## Information
━━━

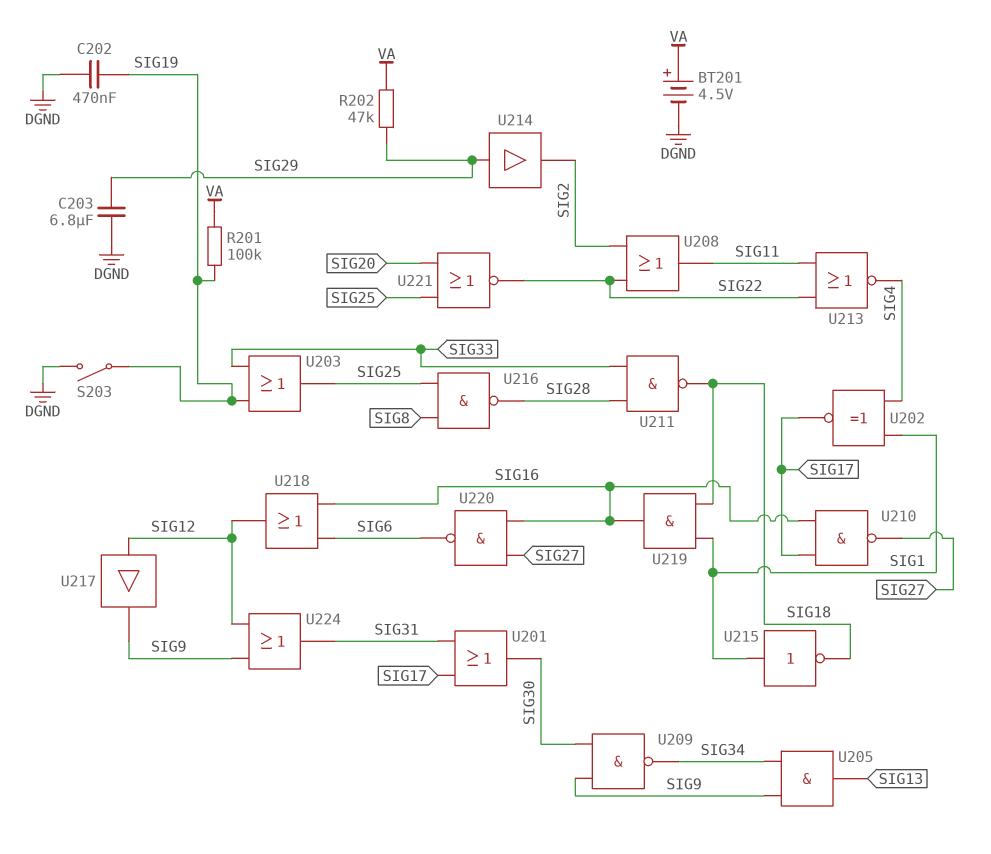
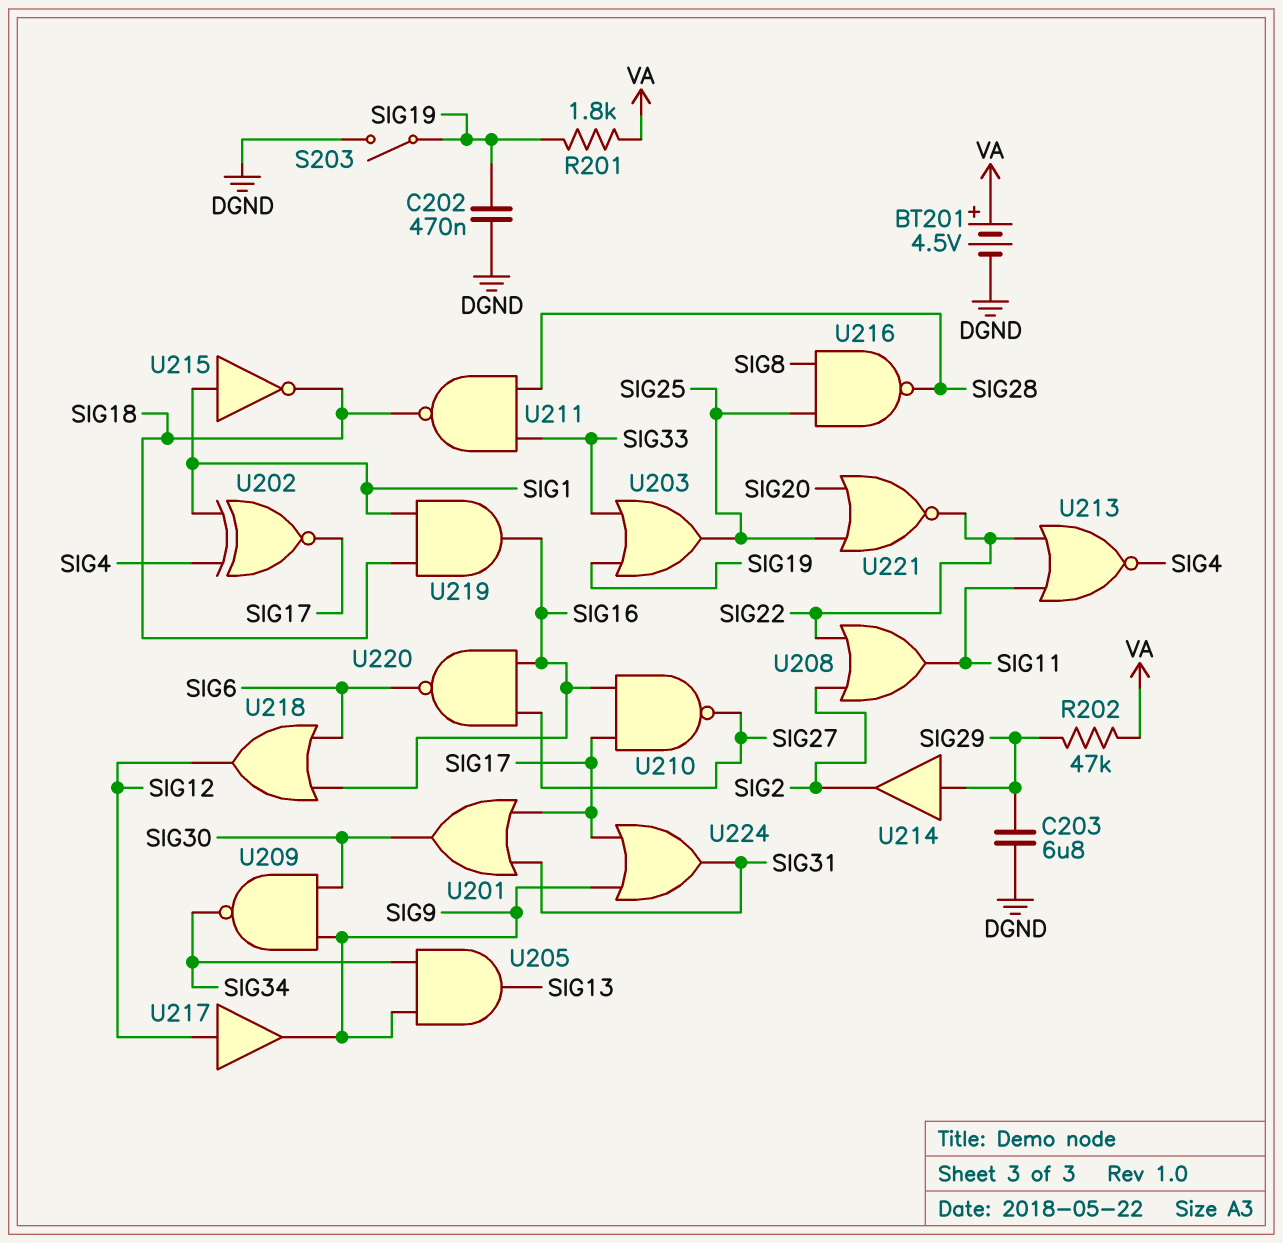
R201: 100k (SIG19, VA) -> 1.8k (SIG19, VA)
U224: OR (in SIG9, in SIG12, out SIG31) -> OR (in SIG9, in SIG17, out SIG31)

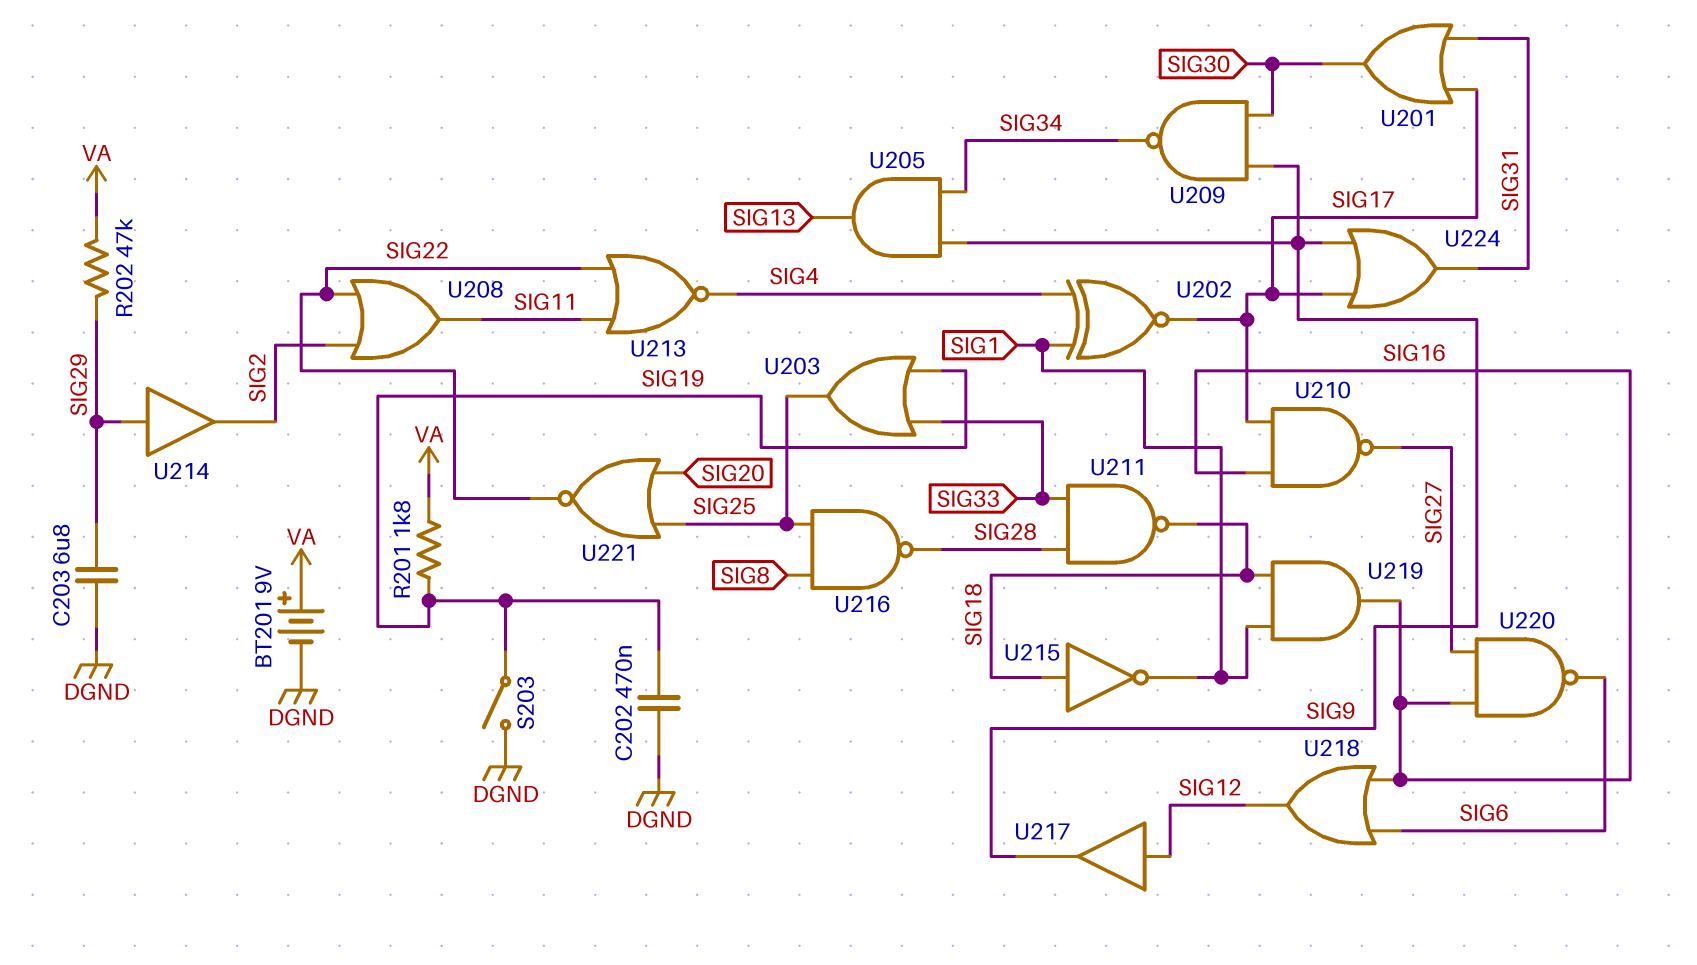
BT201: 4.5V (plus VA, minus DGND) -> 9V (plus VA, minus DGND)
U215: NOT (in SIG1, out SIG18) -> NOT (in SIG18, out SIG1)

━━━

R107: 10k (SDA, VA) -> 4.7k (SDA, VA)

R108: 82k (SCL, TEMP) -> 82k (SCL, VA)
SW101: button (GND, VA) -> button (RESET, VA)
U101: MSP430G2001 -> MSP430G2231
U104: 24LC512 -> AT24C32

━━━

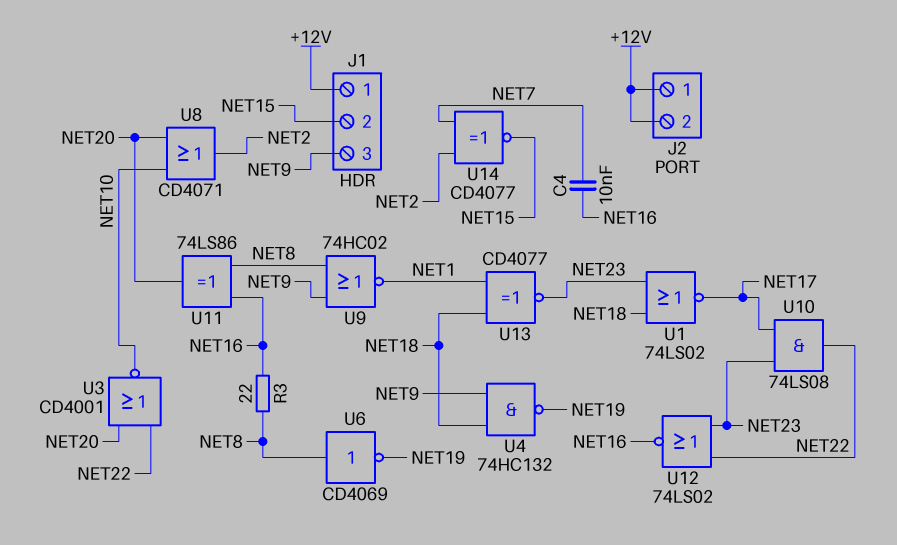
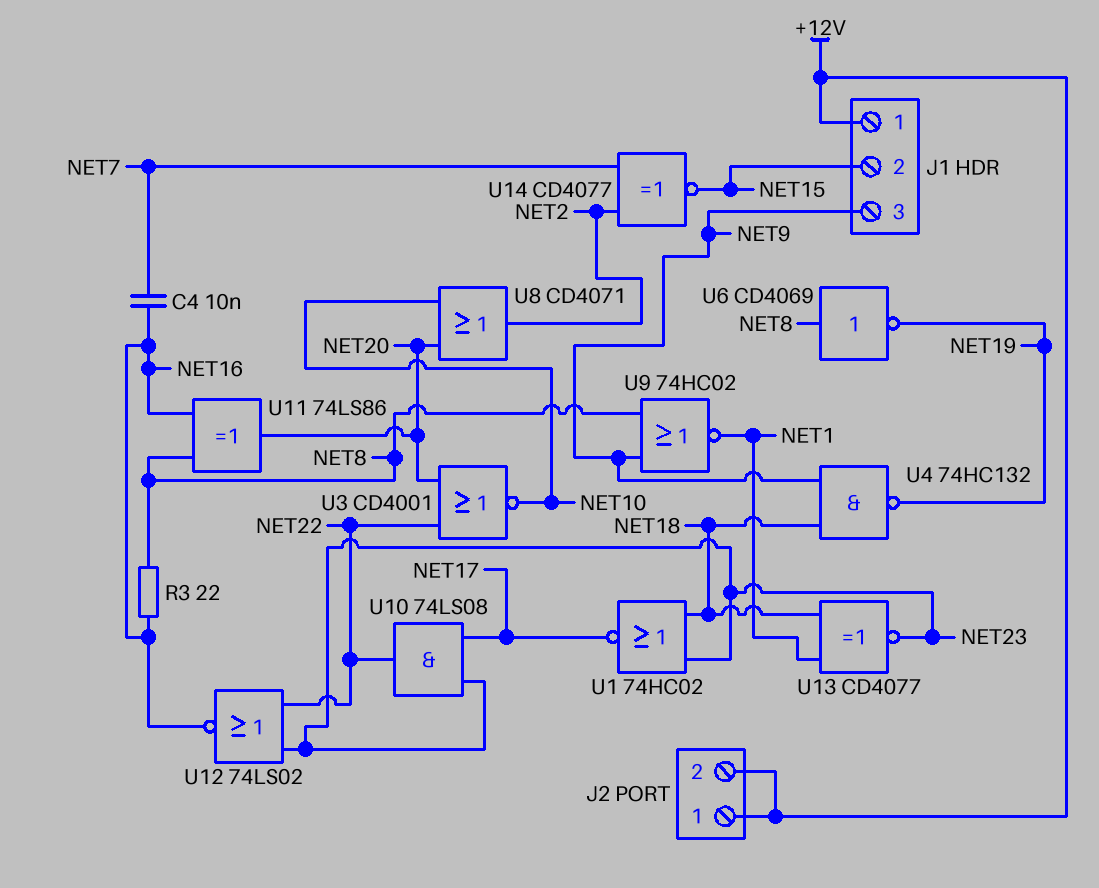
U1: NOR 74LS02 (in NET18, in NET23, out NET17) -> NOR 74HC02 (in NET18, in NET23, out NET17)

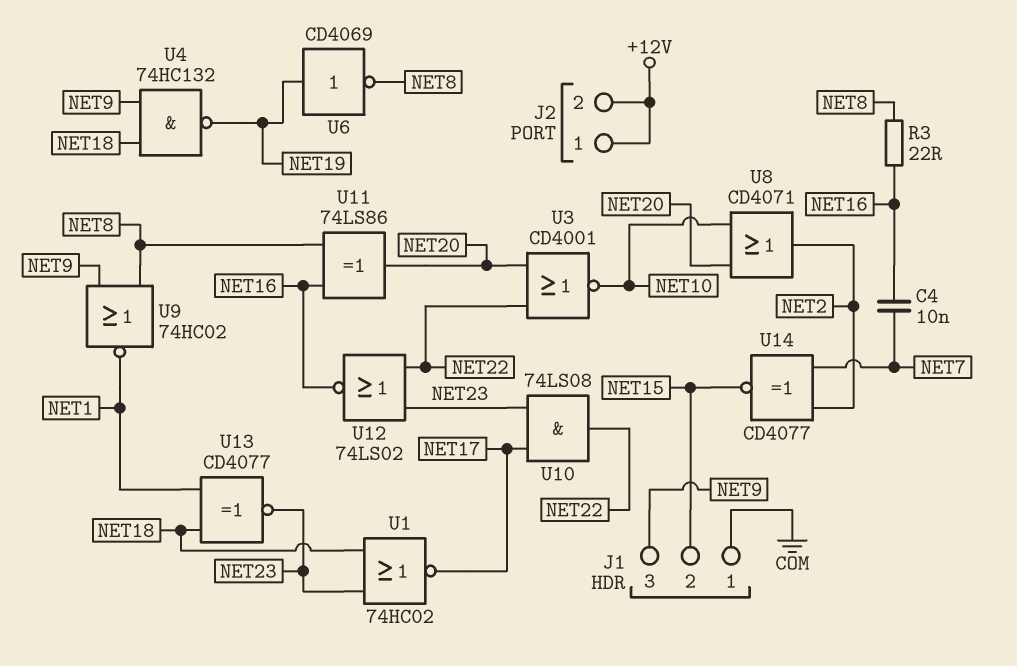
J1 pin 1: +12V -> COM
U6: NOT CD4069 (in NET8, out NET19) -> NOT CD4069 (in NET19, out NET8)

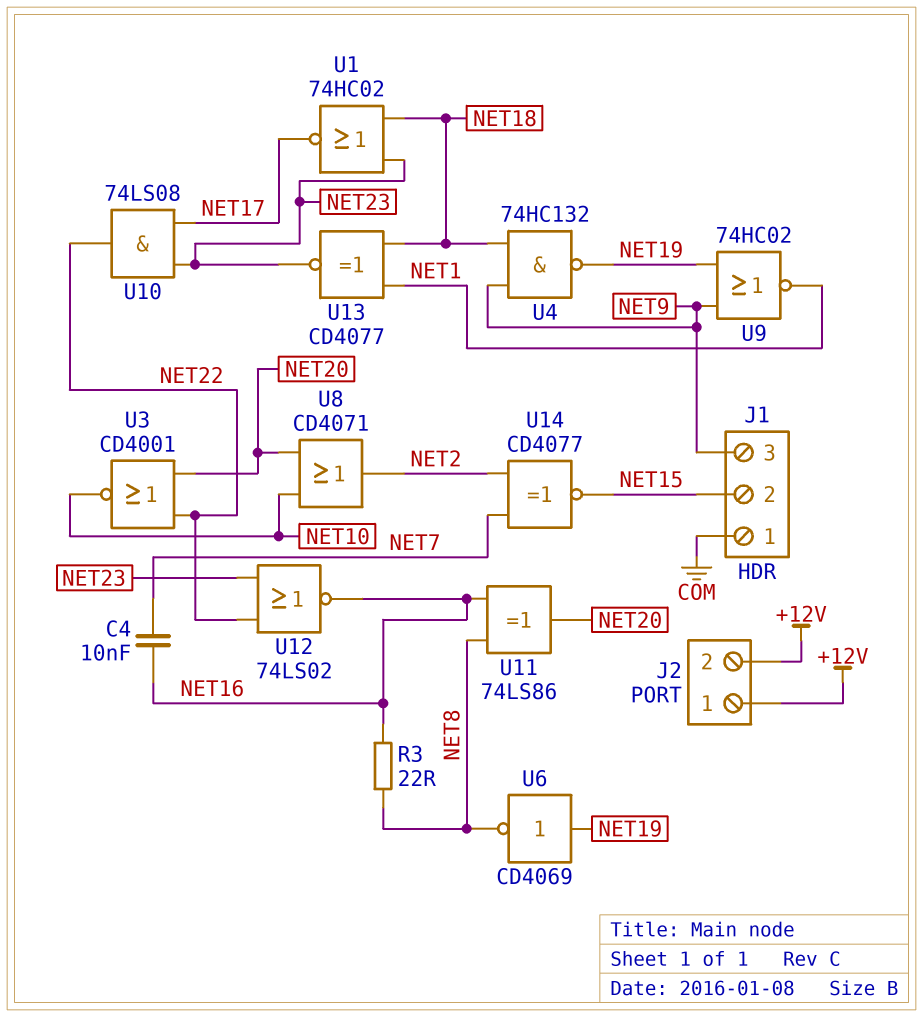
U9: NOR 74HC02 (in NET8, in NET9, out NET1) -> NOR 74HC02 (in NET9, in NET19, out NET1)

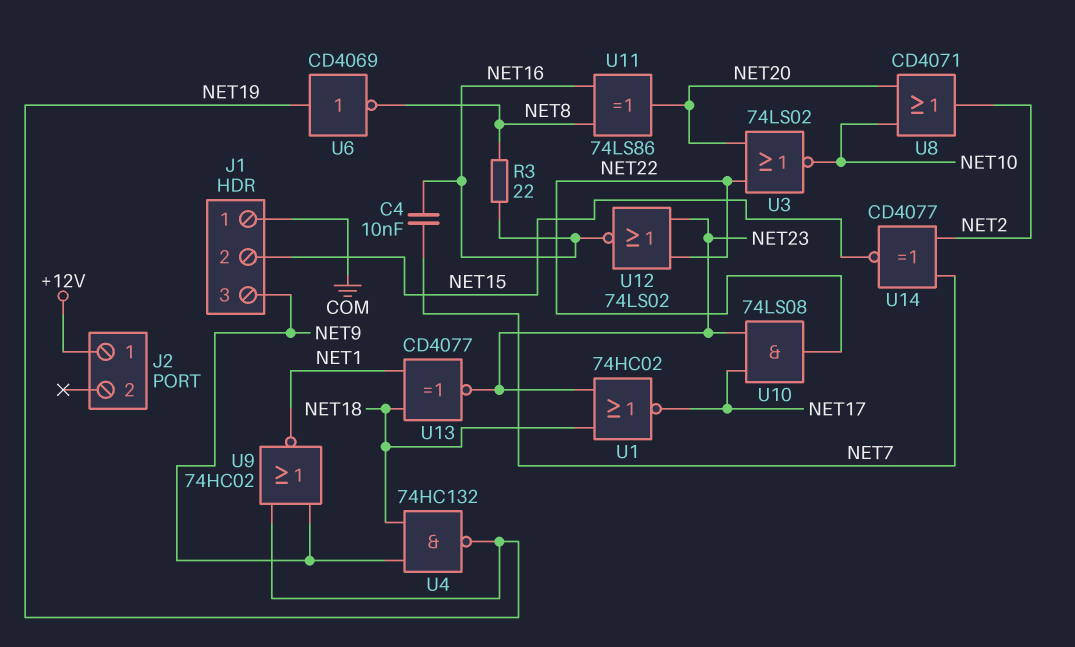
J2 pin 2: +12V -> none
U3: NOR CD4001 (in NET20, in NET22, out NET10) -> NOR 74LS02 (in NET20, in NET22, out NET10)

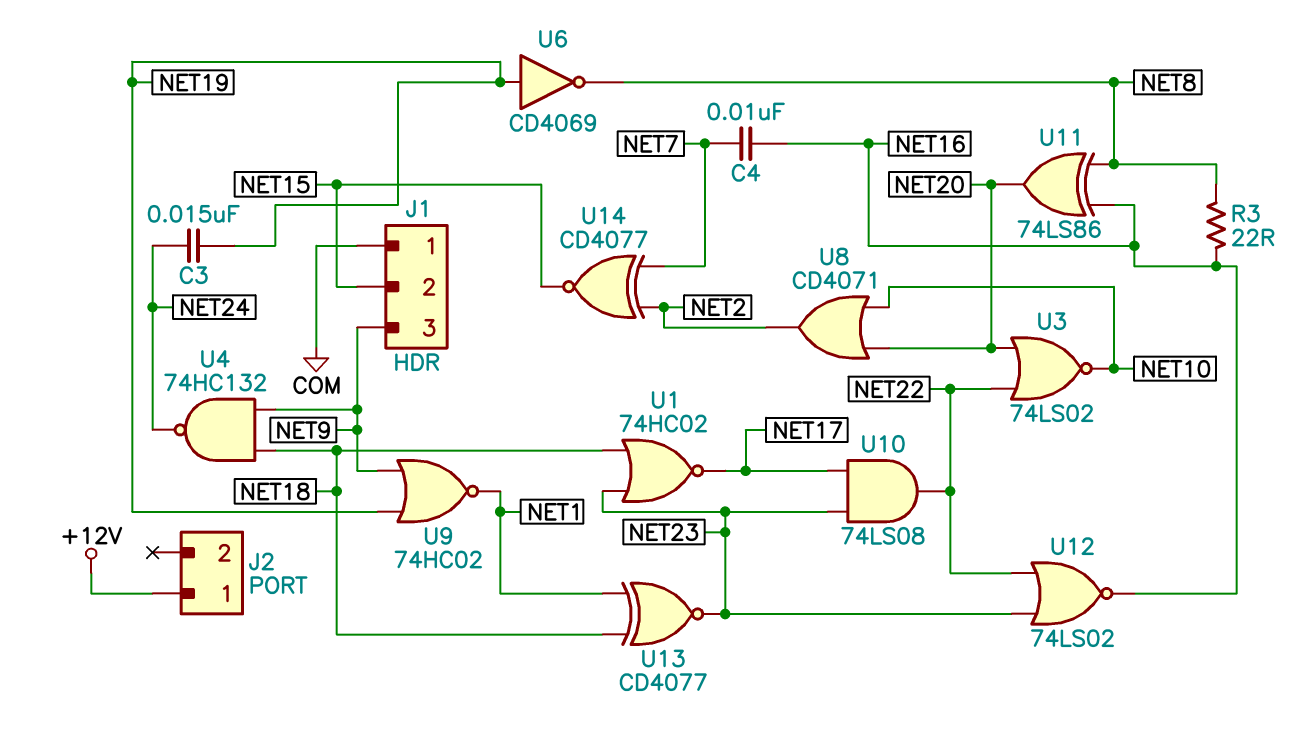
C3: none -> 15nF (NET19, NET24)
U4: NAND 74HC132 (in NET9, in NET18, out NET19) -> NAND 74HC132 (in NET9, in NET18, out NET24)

━━━

Pictures in the entries do not go into the copy. Print only the lines starting at the one containing "J2 pin 2: +12V -> none" and ending at the one containing "U4: NAND 74HC132", exactly as they appear.

## Answer space
J2 pin 2: +12V -> none
U3: NOR CD4001 (in NET20, in NET22, out NET10) -> NOR 74LS02 (in NET20, in NET22, out NET10)

C3: none -> 15nF (NET19, NET24)
U4: NAND 74HC132 (in NET9, in NET18, out NET19) -> NAND 74HC132 (in NET9, in NET18, out NET24)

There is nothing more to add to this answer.